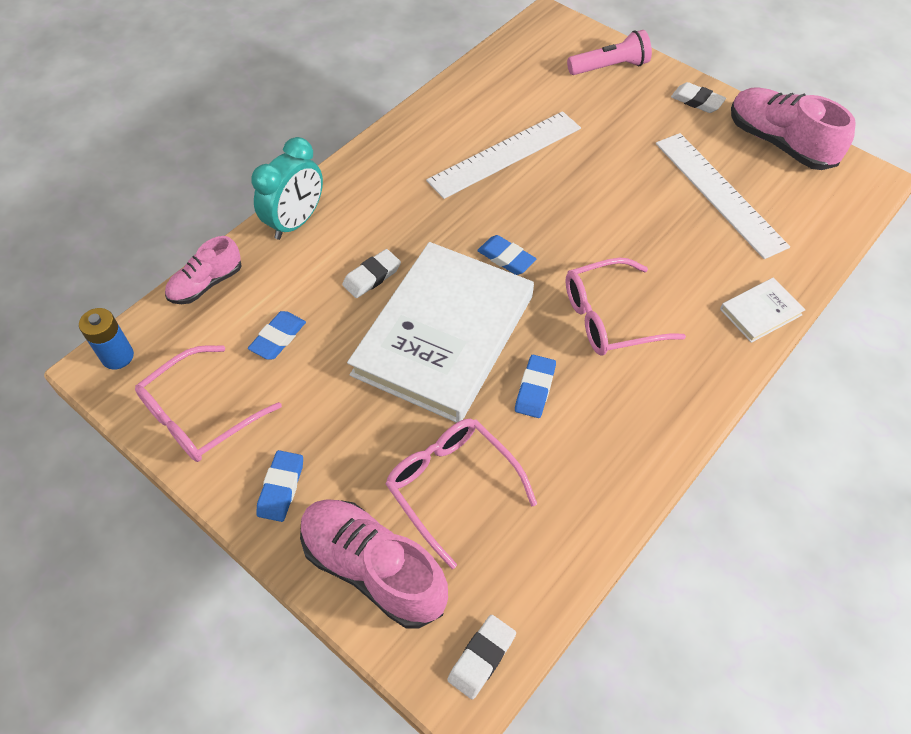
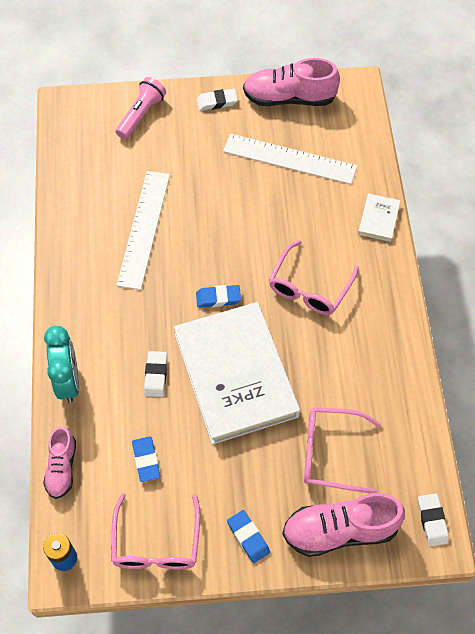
camera: 45 degrees left, 5 degrees up
(535, 389) = (315, 363): blue eraser -> none

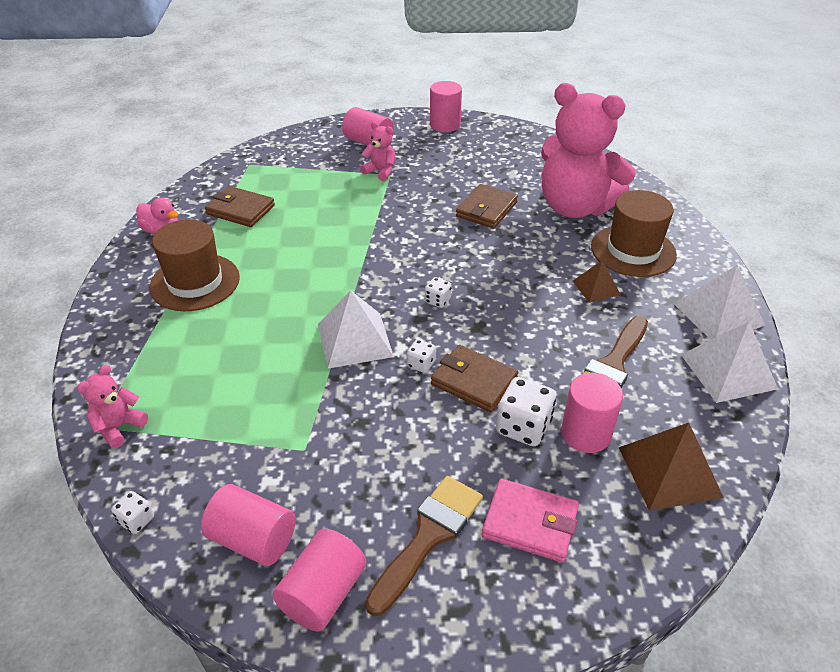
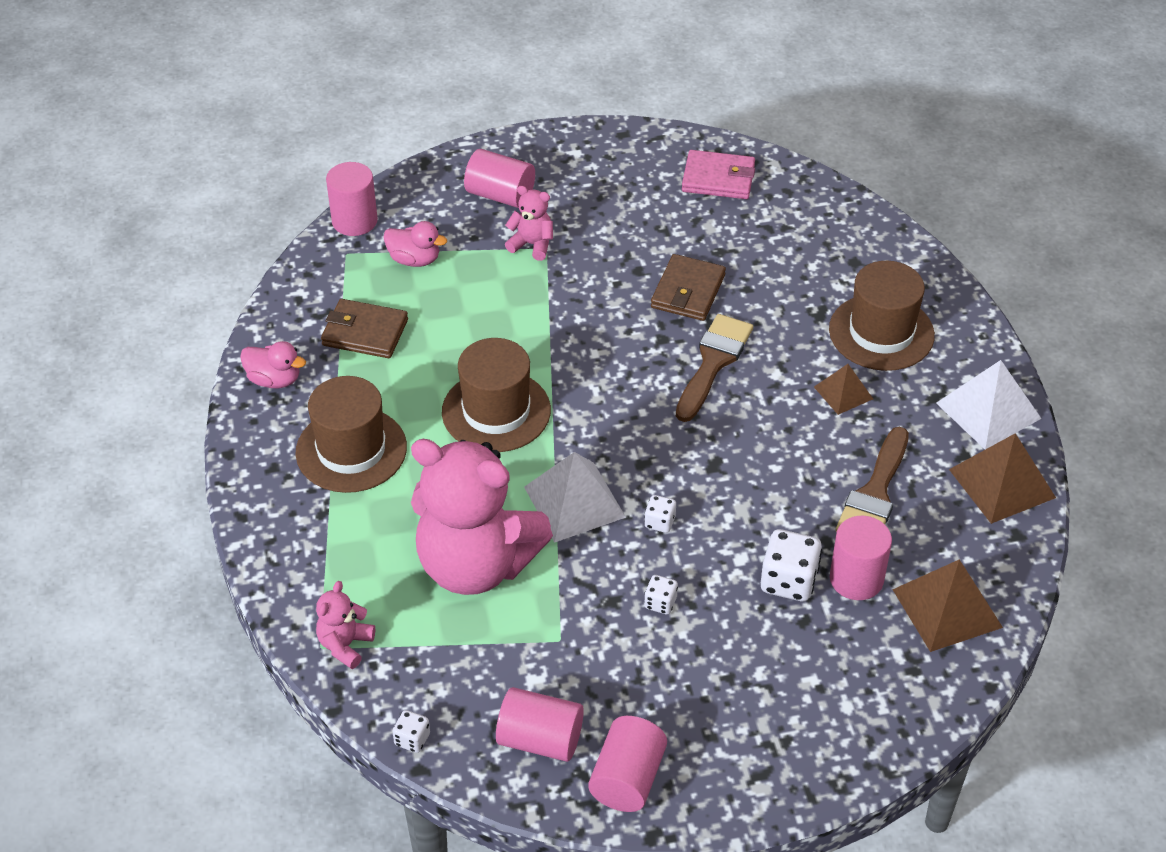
camera: 10 degrees left, 5 degrees up
(295, 172) = (414, 259): none -> pink duck
(316, 269) = (496, 411): none -> brown hat
(428, 536) = (716, 710): brown brush -> brown brush (713, 362)
(437, 301) = (658, 436): white dice -> white dice (660, 603)
(445, 125) = (598, 149): pink cylinder -> pink cylinder (354, 221)
(474, 381) = (724, 535): brown wallet -> none
(530, 523) = (814, 681): pink wallet -> pink wallet (718, 178)
(575, 207) = (801, 273): pink teddy bear -> pink teddy bear (476, 564)
(728, 371) = (1001, 483): white pyramid -> brown pyramid

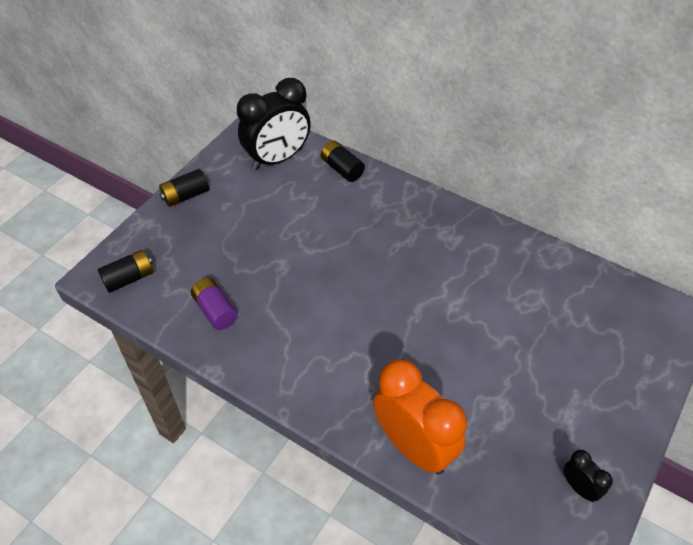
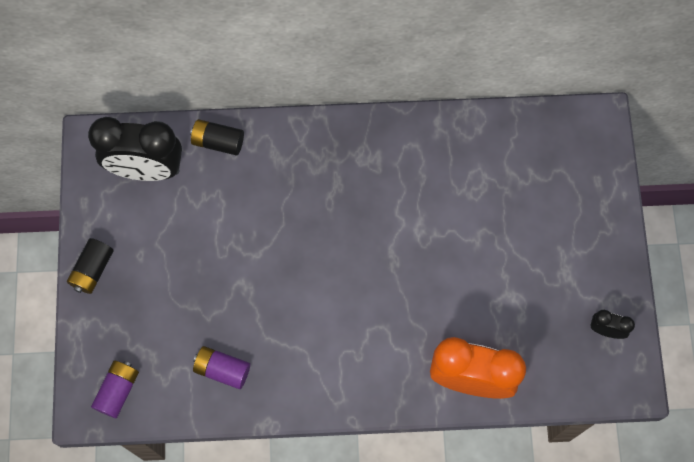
camera: 35 degrees left, 20 degrees up
(129, 278) = (118, 391): black battery -> purple battery
(277, 159) = (146, 169): black clock -> black clock turned 75 degrees clockwise

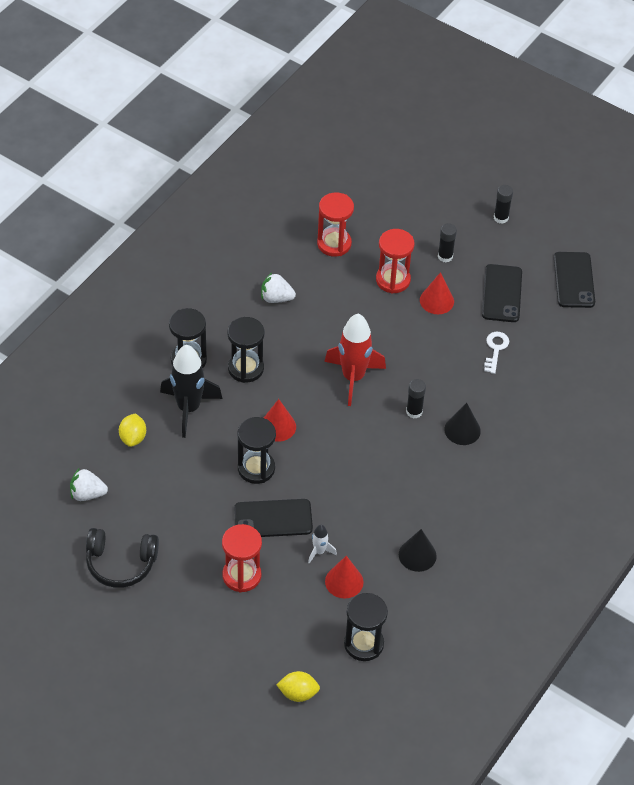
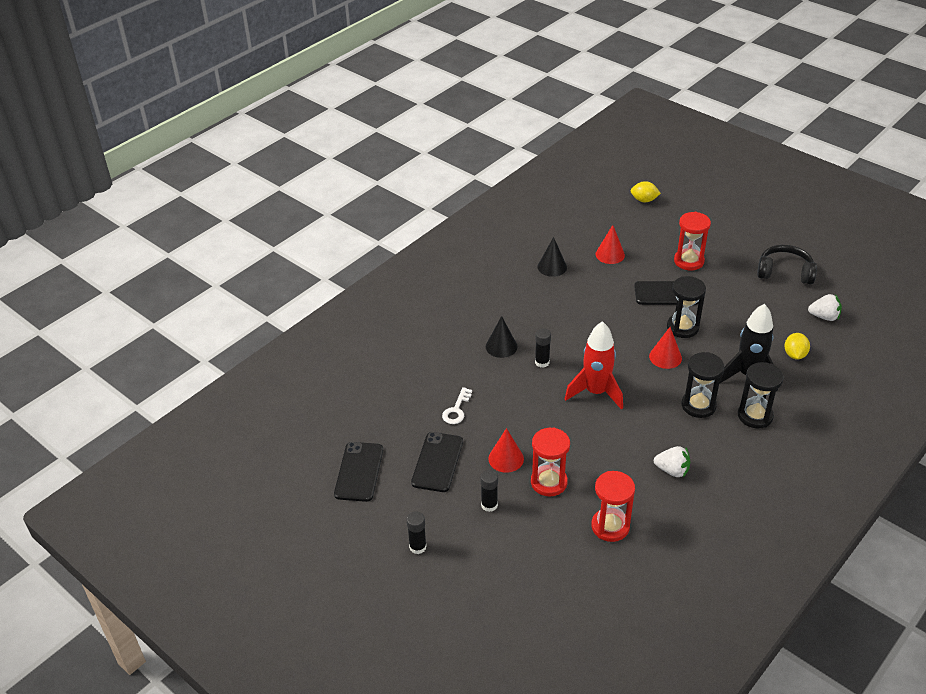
camera: 170 degrees left, 10 degrees down
(319, 552) = (628, 272): white rocket -> none
(363, 644) = (597, 221): black hourglass -> none

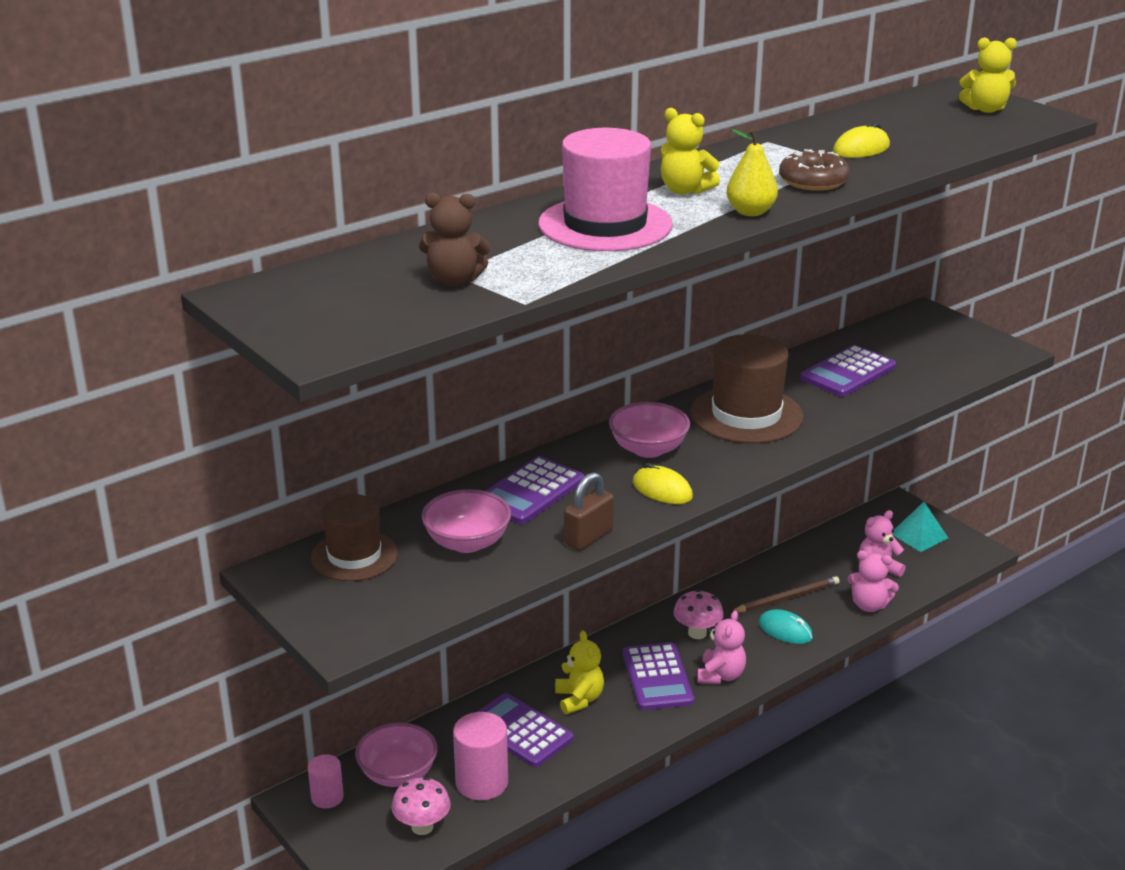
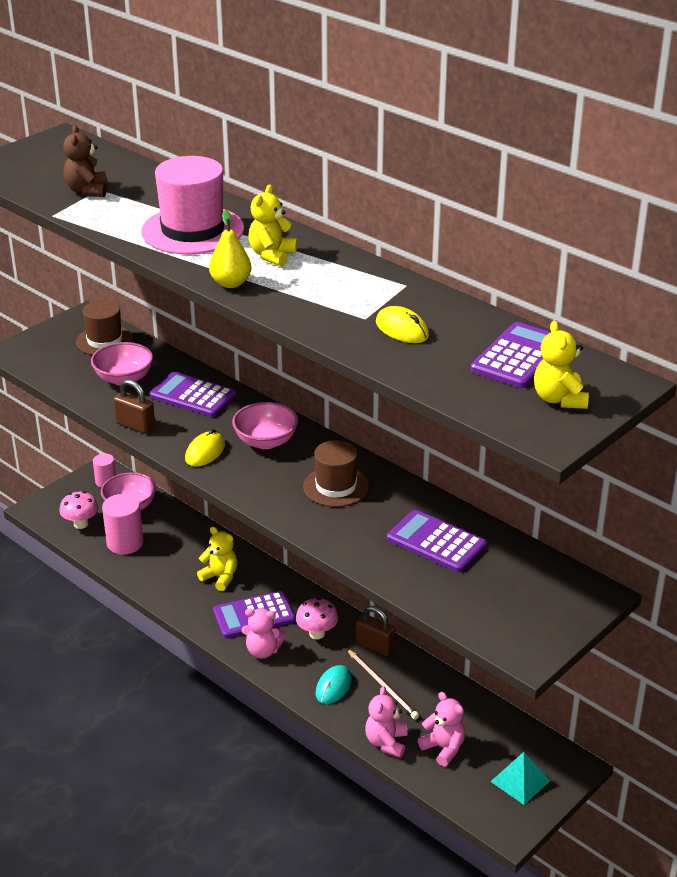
camera: 80 degrees right, 5 degrees up
(520, 731) = (180, 553): purple calculator -> purple calculator (518, 356)
(579, 699) = (220, 577): yellow teddy bear -> yellow teddy bear turned 120 degrees counterclockwise
(724, 596) = (374, 646): none -> brown padlock
(746, 415) = (336, 486): brown hat -> brown hat, size x0.66
(813, 181) = (310, 308): brown donut -> none

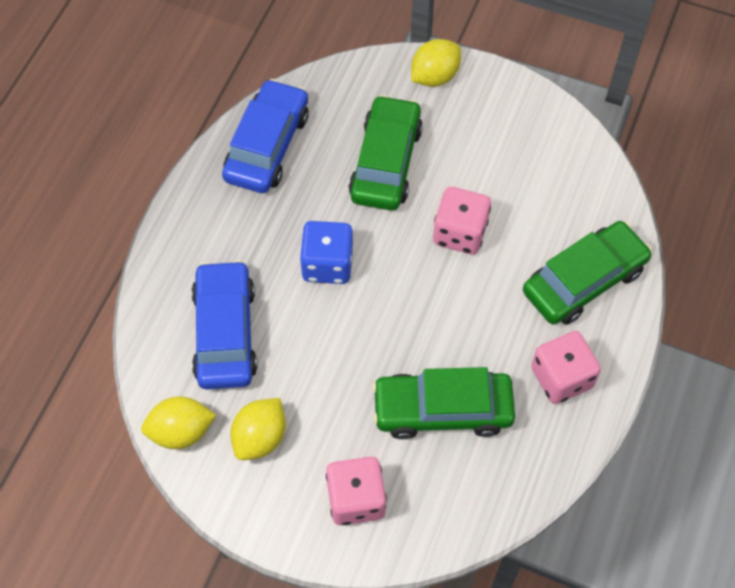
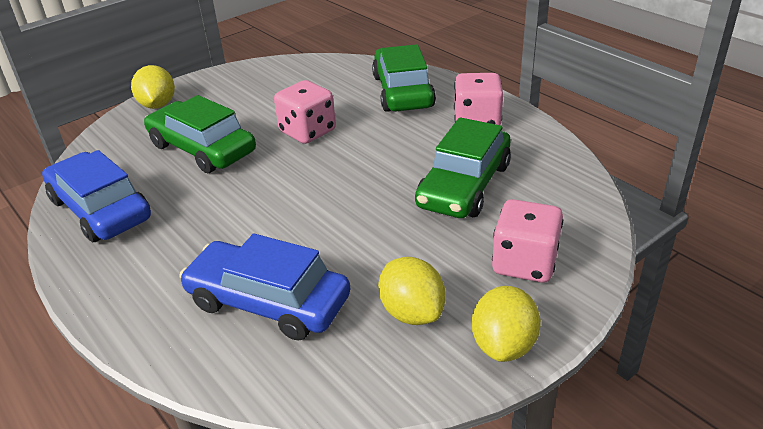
camera: 60 degrees left, 25 degrees down
(181, 432) = (358, 379): yellow lemon -> yellow lemon (503, 345)
(327, 264) = (263, 208): blue dice -> none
::::::::::
- ABOUT THIS EXERCISE
In the answer, the lines from the one containing "(813, 181) = (310, 308): brown donut -> none" to the end of the records above must be written out exactly, both ends included; the pictures must not appear.

- WRITTEN RESPONSE
(813, 181) = (310, 308): brown donut -> none

camera: 60 degrees left, 25 degrees down
(181, 432) = (358, 379): yellow lemon -> yellow lemon (503, 345)
(327, 264) = (263, 208): blue dice -> none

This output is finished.